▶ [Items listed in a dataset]

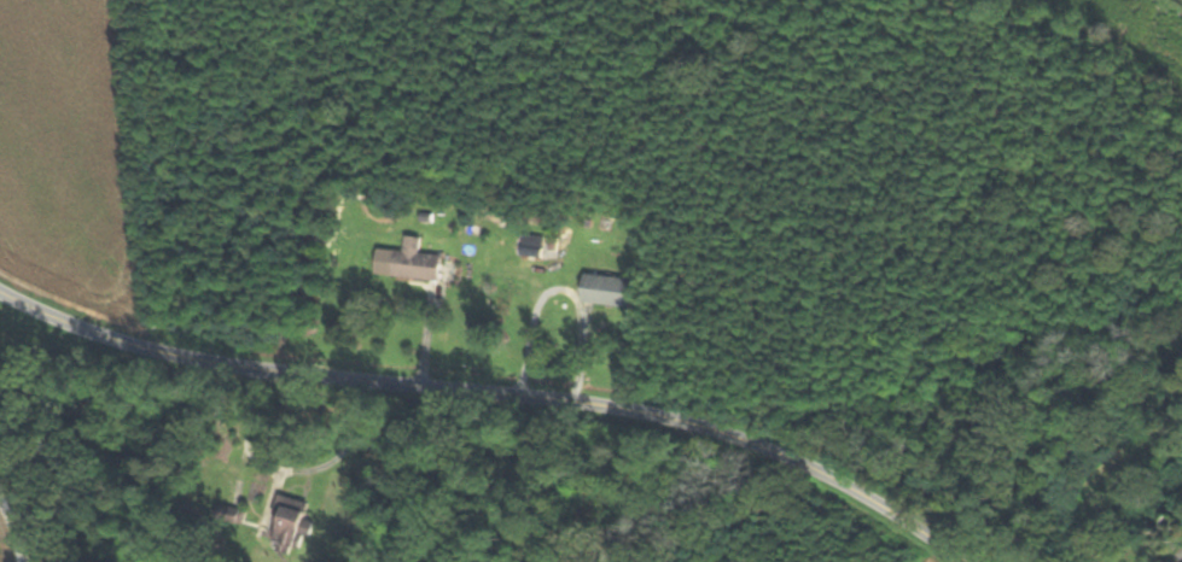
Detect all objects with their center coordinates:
building: (419, 262)
building: (614, 292)
road: (492, 391)
building: (292, 522)
road: (18, 529)
building: (1154, 561)

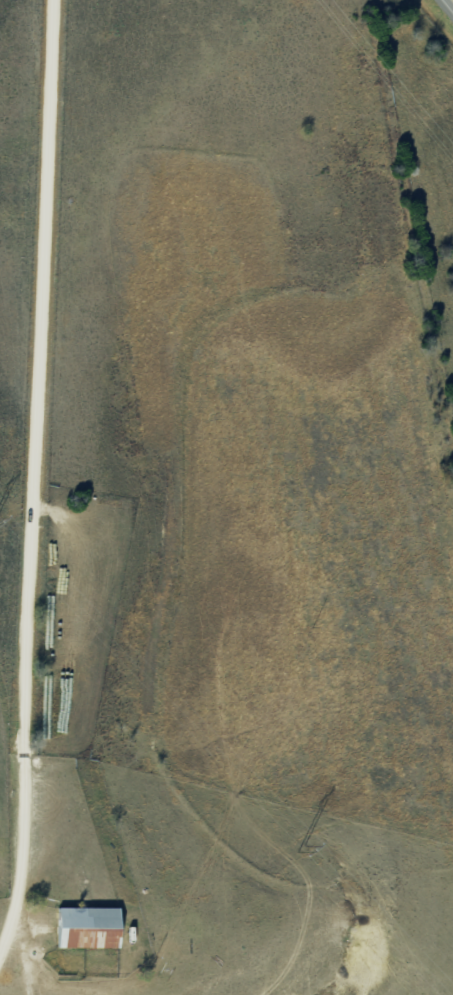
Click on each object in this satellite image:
road: (61, 497)
power tower: (301, 848)
building: (88, 918)

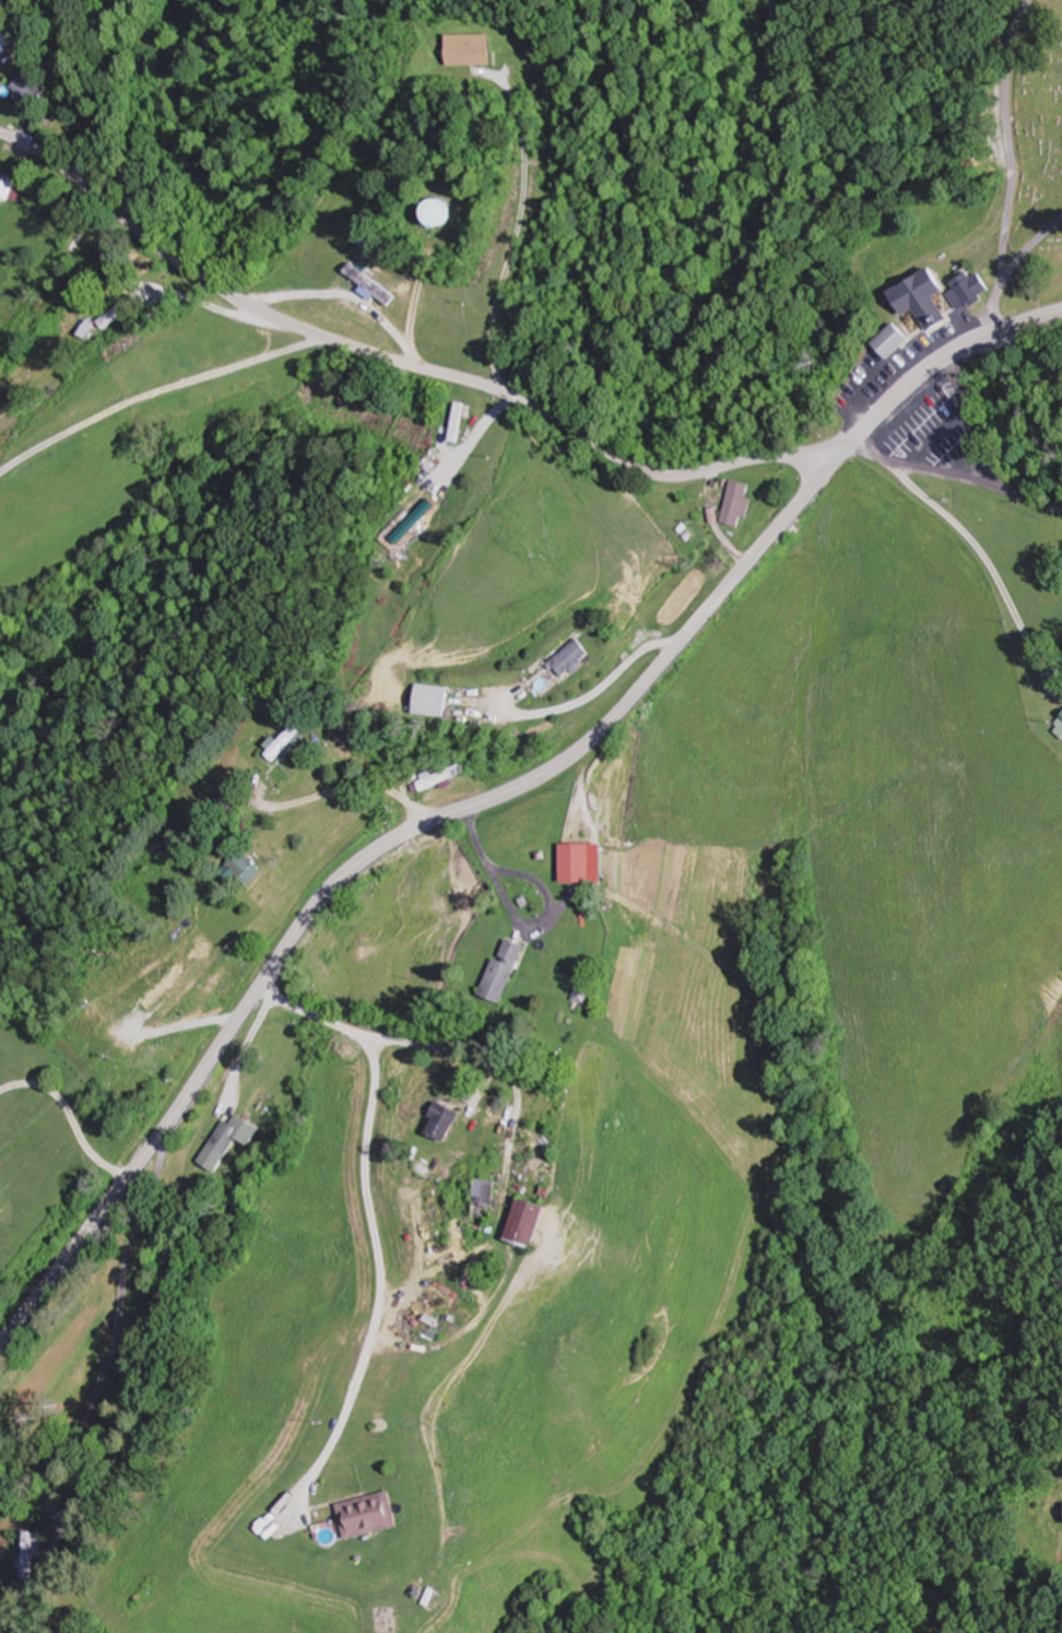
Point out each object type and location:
building: (8, 42)
building: (474, 50)
building: (32, 89)
road: (1012, 138)
building: (12, 189)
building: (451, 214)
road: (518, 227)
road: (1032, 246)
building: (376, 284)
building: (977, 288)
building: (927, 299)
road: (994, 307)
building: (123, 313)
building: (898, 342)
road: (938, 362)
road: (159, 392)
road: (510, 394)
road: (974, 422)
building: (740, 505)
building: (417, 522)
building: (573, 655)
building: (435, 699)
building: (1059, 727)
building: (287, 743)
building: (441, 776)
road: (375, 851)
building: (582, 862)
building: (249, 867)
building: (506, 970)
building: (584, 994)
building: (447, 1118)
building: (230, 1140)
building: (487, 1197)
building: (530, 1221)
road: (152, 1301)
building: (372, 1514)
building: (33, 1553)

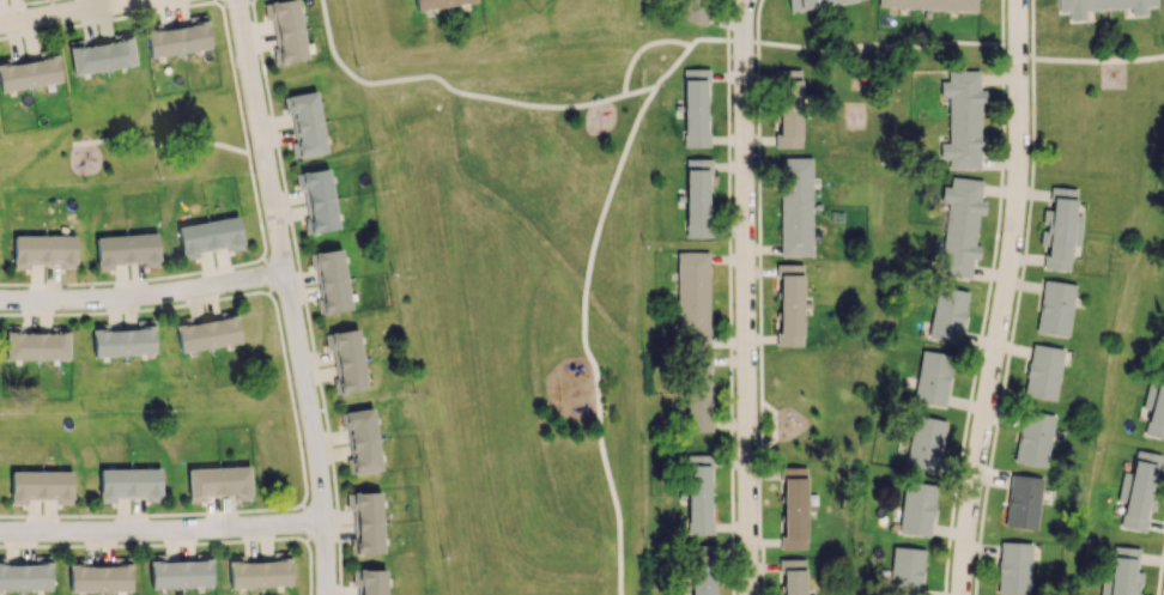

▶ [Task brief] All lines in the preceding records that hold the word "each" need to be copied.

▶ [Solution for this exercise]
Click on each object in this satellite image:
Point out each object type and location:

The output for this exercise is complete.